Dataset extract START

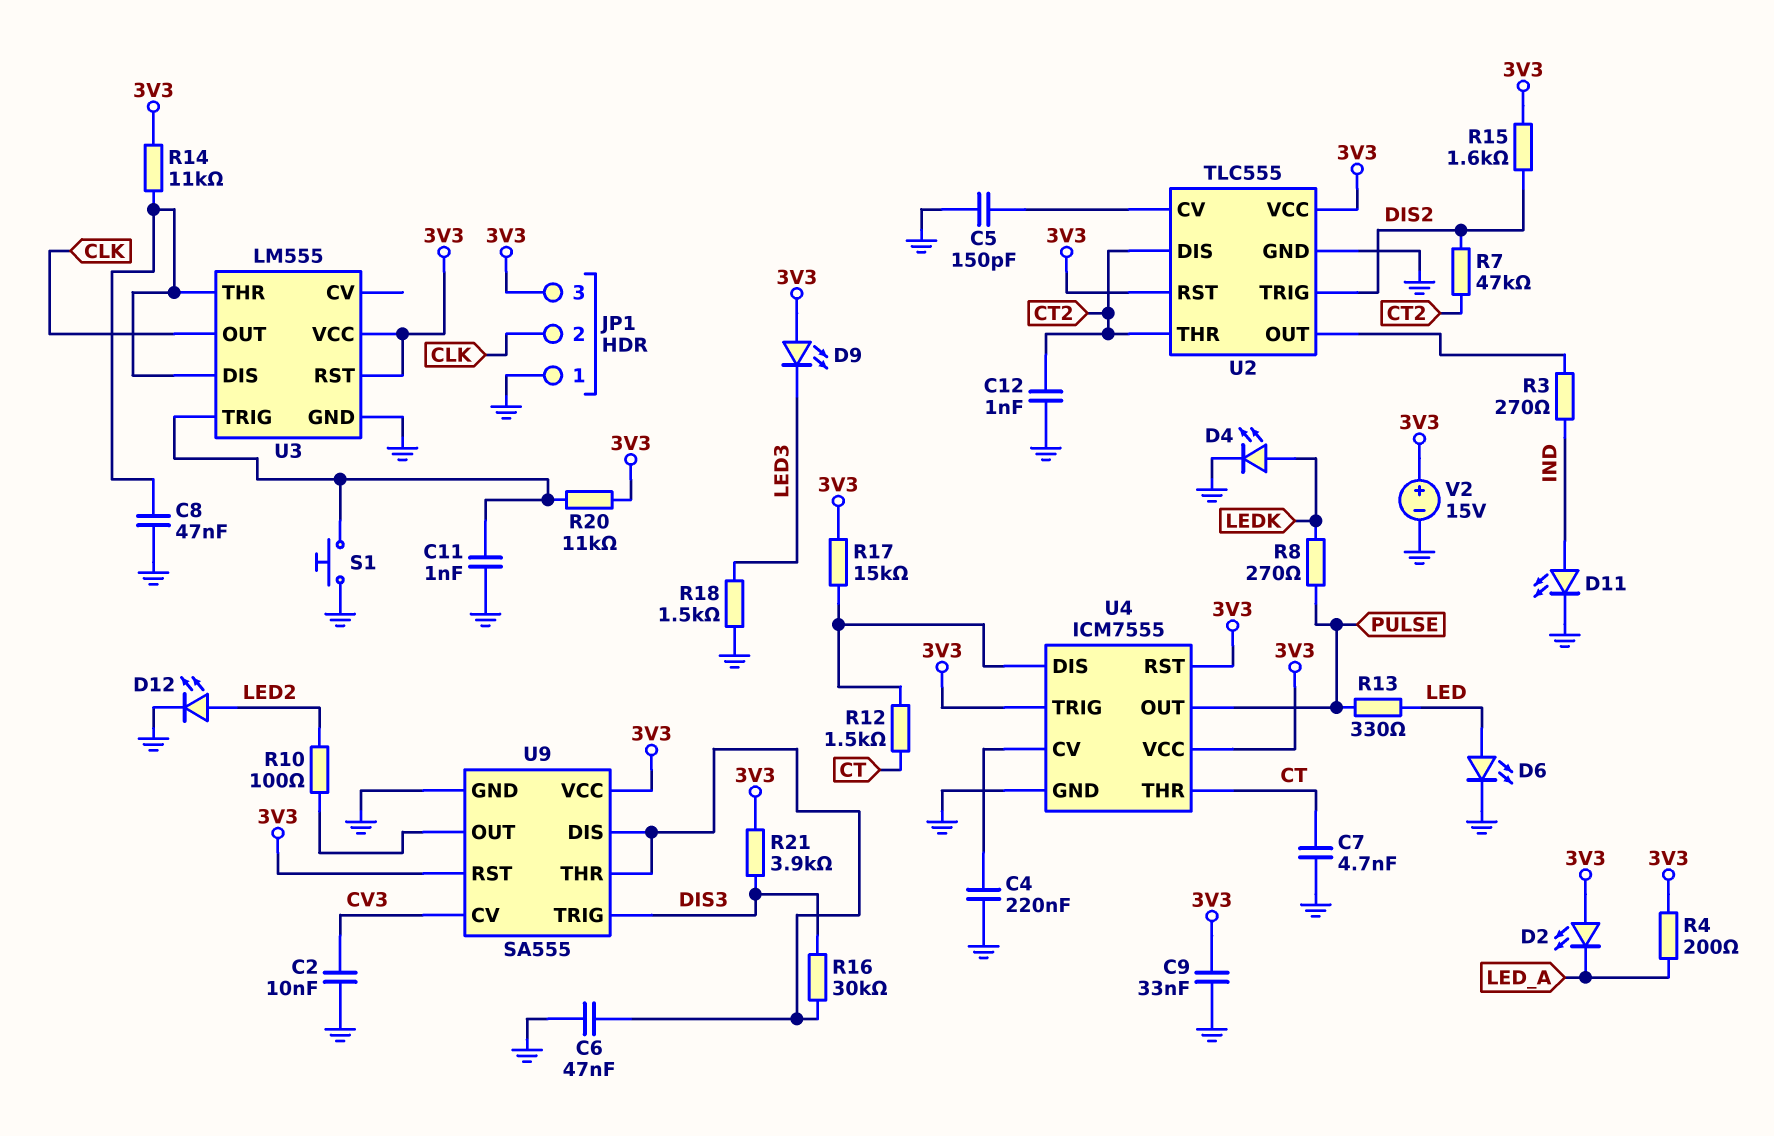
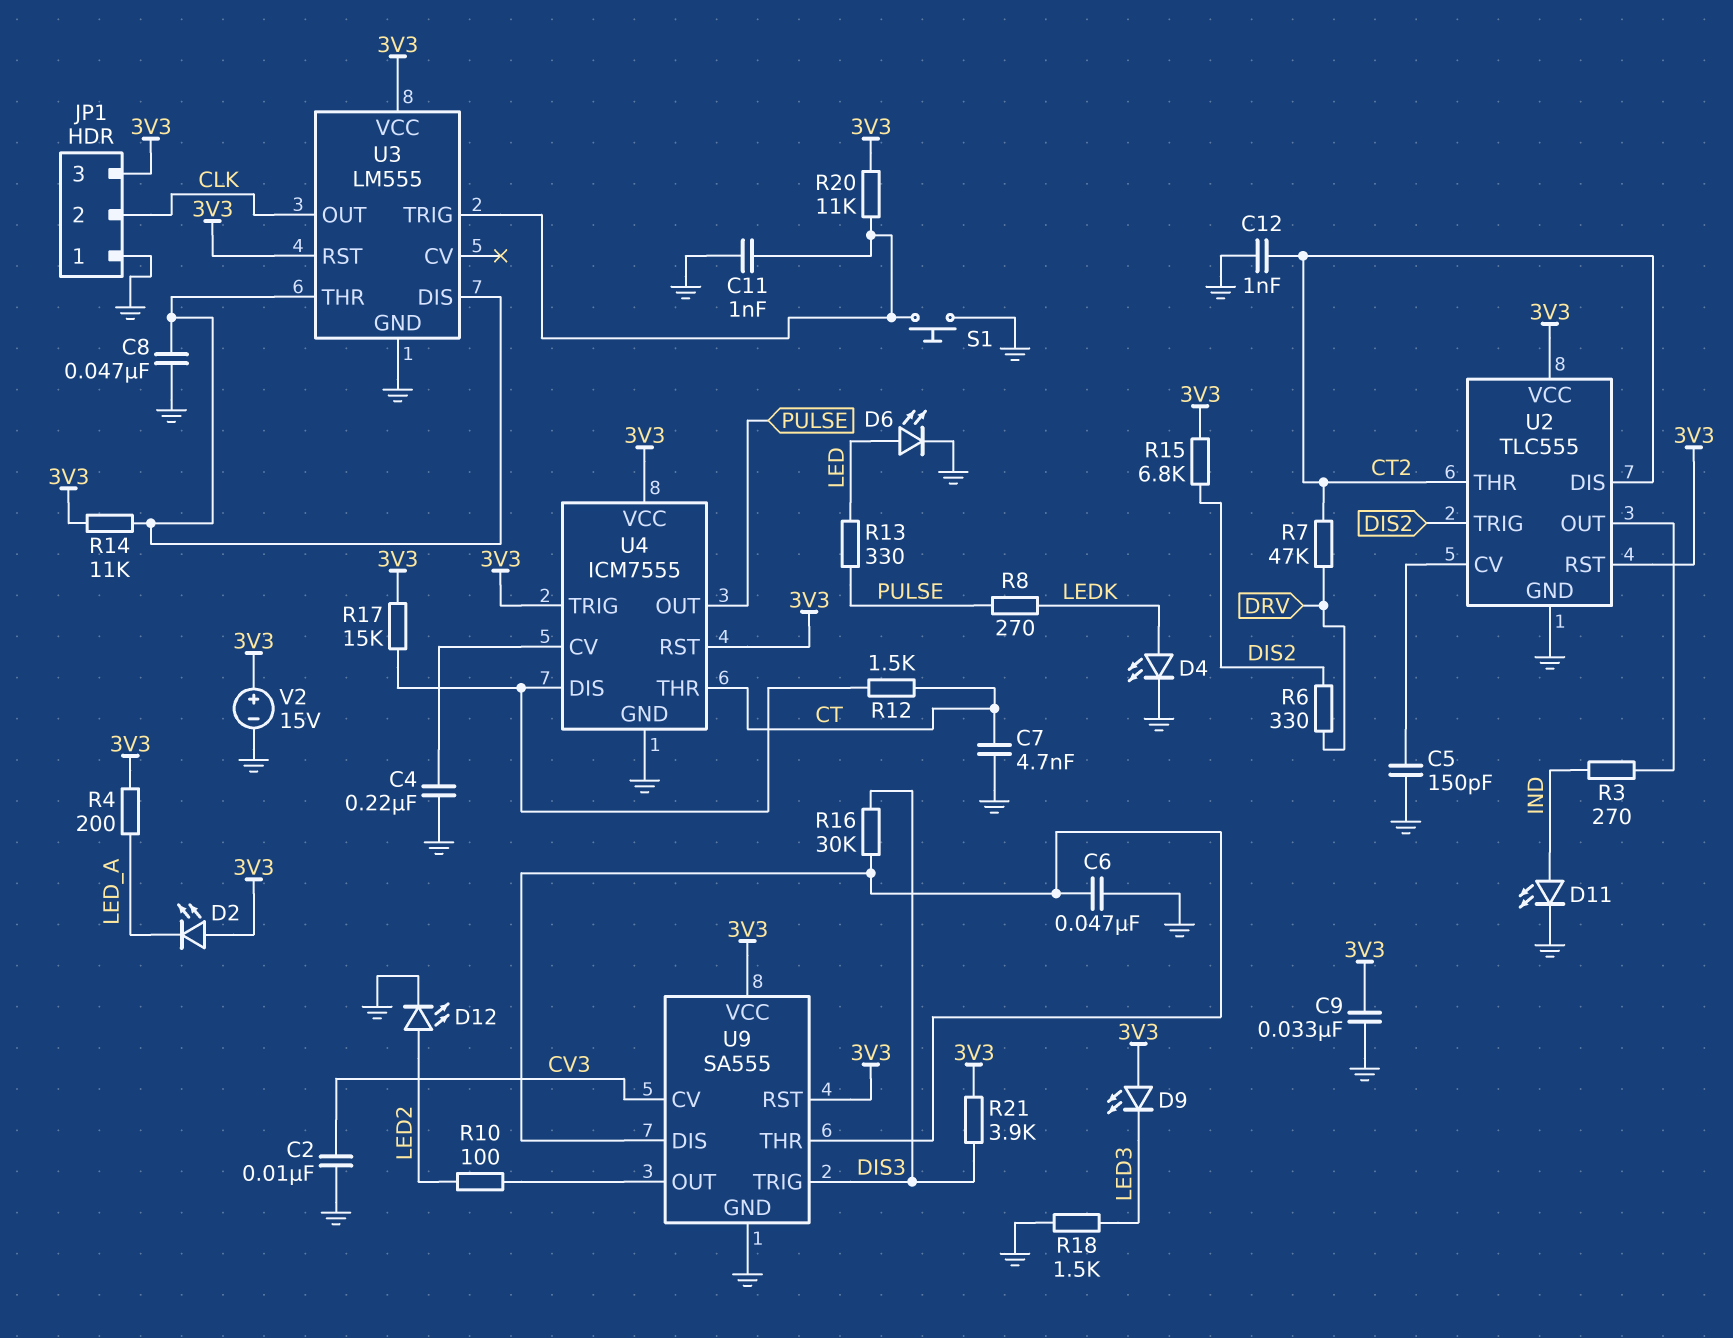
R6: none -> 330 (DIS2, DRV)
R7: 47k (CT2, DIS2) -> 47k (CT2, DRV)
R15: 1.6k (3V3, DIS2) -> 6.8k (3V3, DIS2)

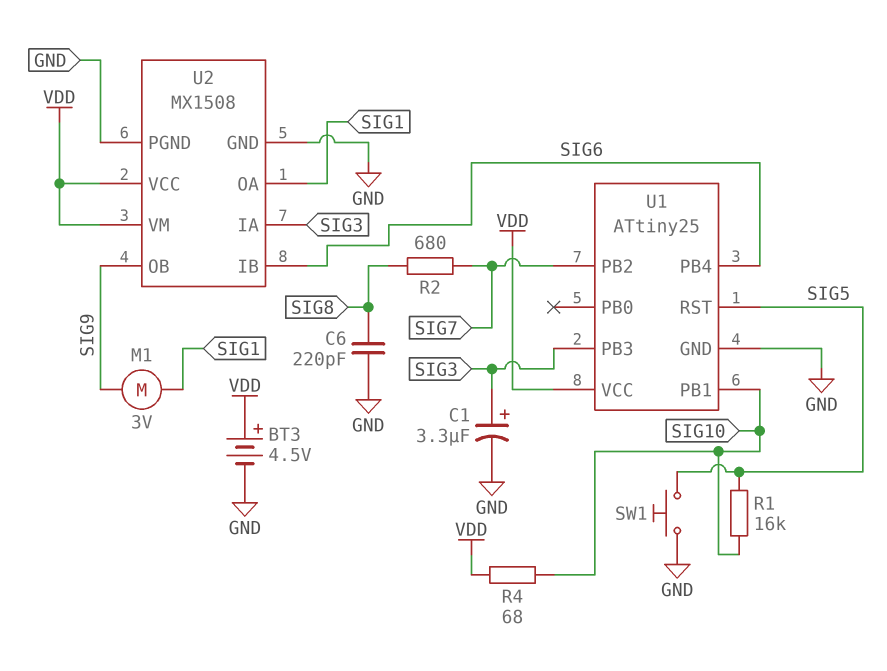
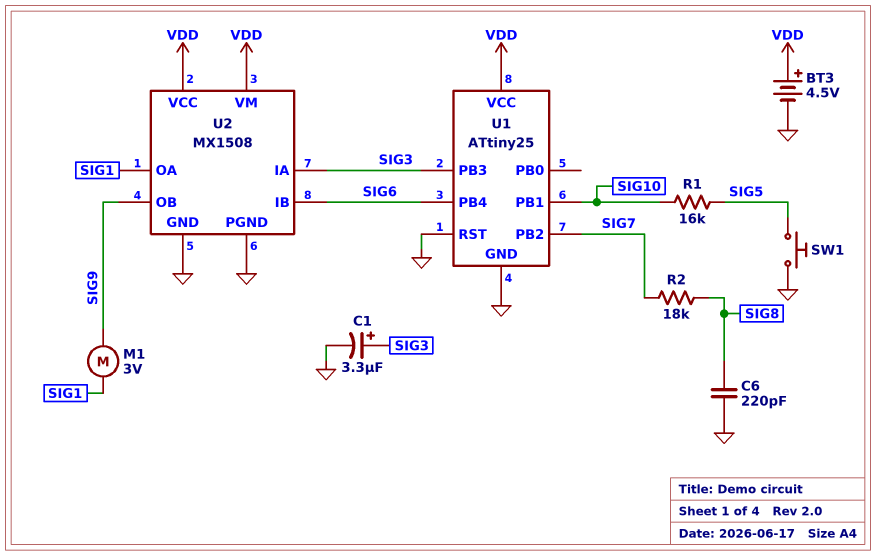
R2: 680 (SIG7, SIG8) -> 18k (SIG7, SIG8)
R4: 68 (SIG10, VDD) -> none
U1 pin RST: SIG5 -> GND

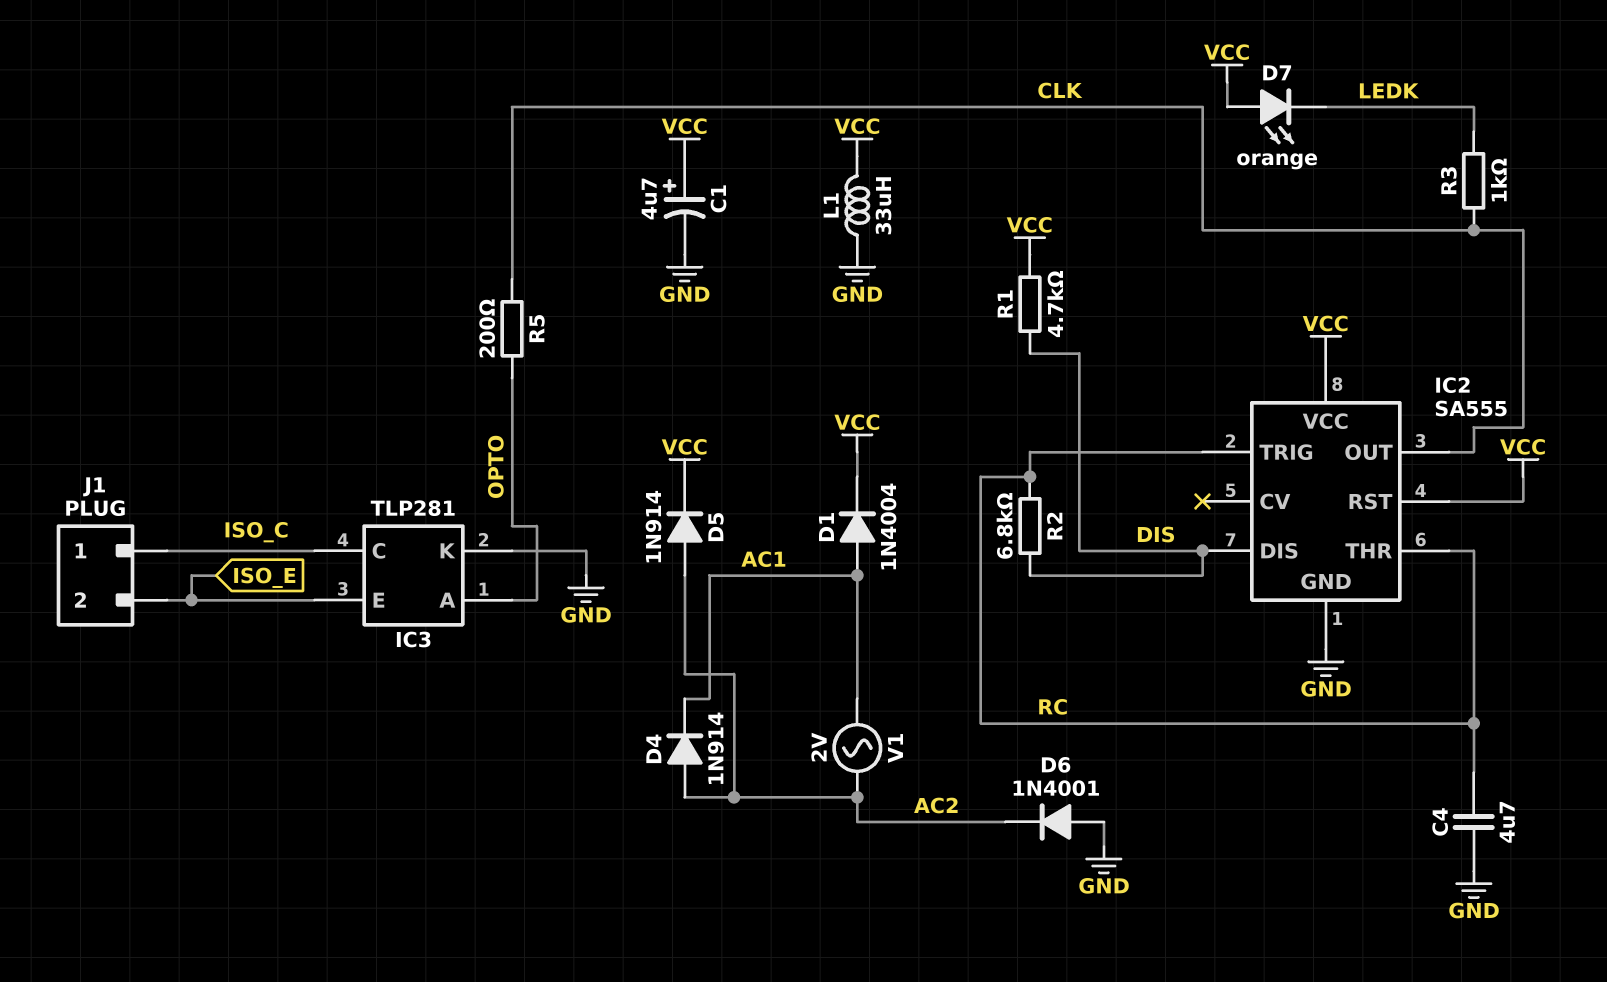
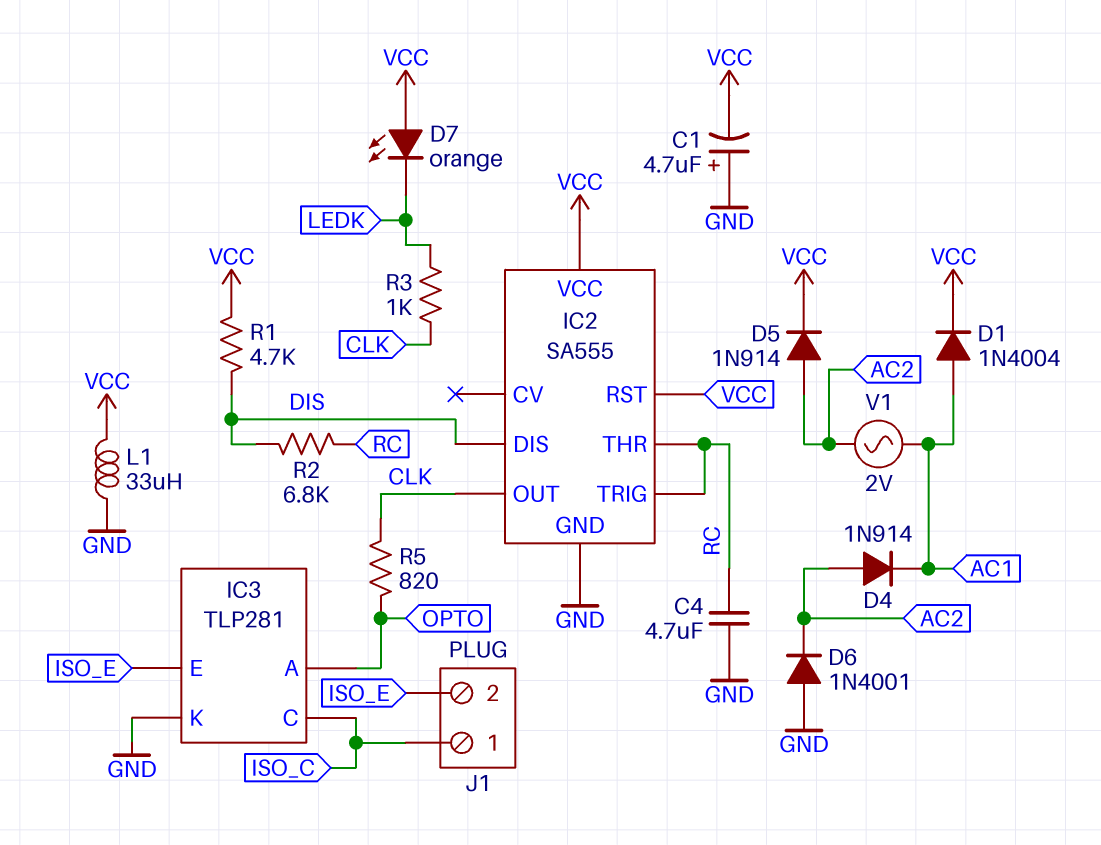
C1: 4.7uF (plus VCC, minus GND) -> 4.7uF (plus GND, minus VCC)
R5: 200 (CLK, OPTO) -> 820 (CLK, OPTO)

Dataset extract END

> [Action item]: Filter the records above and copy every line that contains the word "none".

> [Solution]:
R6: none -> 330 (DIS2, DRV)
R4: 68 (SIG10, VDD) -> none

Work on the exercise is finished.